» **Exercise instructions**
Go through the data and report each line that holds the string "minus".

[Records drawn from a dataset]

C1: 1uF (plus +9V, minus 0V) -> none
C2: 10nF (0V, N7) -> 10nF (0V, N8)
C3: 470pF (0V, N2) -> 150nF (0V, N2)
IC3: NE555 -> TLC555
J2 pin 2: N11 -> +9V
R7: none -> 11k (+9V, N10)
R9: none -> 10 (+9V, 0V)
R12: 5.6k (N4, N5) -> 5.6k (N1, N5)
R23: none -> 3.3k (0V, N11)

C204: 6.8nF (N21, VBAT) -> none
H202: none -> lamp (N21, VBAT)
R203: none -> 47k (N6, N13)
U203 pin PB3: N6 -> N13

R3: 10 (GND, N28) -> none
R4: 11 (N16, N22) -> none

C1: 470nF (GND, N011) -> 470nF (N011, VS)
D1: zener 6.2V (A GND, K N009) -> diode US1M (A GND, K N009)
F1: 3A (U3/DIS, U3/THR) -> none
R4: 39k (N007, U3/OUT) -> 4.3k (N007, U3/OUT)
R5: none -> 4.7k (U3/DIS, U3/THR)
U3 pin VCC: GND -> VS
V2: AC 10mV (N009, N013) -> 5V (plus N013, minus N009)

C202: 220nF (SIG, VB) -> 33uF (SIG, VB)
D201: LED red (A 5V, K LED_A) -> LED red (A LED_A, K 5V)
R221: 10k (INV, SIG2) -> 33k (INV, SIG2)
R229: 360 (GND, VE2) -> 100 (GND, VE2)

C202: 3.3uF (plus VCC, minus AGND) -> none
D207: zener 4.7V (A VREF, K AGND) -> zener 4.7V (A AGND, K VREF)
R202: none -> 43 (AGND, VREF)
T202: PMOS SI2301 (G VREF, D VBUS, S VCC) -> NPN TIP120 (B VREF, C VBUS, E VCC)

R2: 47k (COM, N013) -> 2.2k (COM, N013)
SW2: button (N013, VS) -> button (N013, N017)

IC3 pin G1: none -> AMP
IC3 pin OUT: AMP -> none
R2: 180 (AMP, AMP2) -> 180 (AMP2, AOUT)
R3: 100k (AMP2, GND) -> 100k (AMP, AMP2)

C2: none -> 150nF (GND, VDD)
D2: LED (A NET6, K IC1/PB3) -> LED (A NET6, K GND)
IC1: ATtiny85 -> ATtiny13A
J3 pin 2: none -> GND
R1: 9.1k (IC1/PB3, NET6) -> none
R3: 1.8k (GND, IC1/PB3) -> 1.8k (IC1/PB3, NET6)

» **Response to this exercise**
C1: 1uF (plus +9V, minus 0V) -> none
V2: AC 10mV (N009, N013) -> 5V (plus N013, minus N009)
C202: 3.3uF (plus VCC, minus AGND) -> none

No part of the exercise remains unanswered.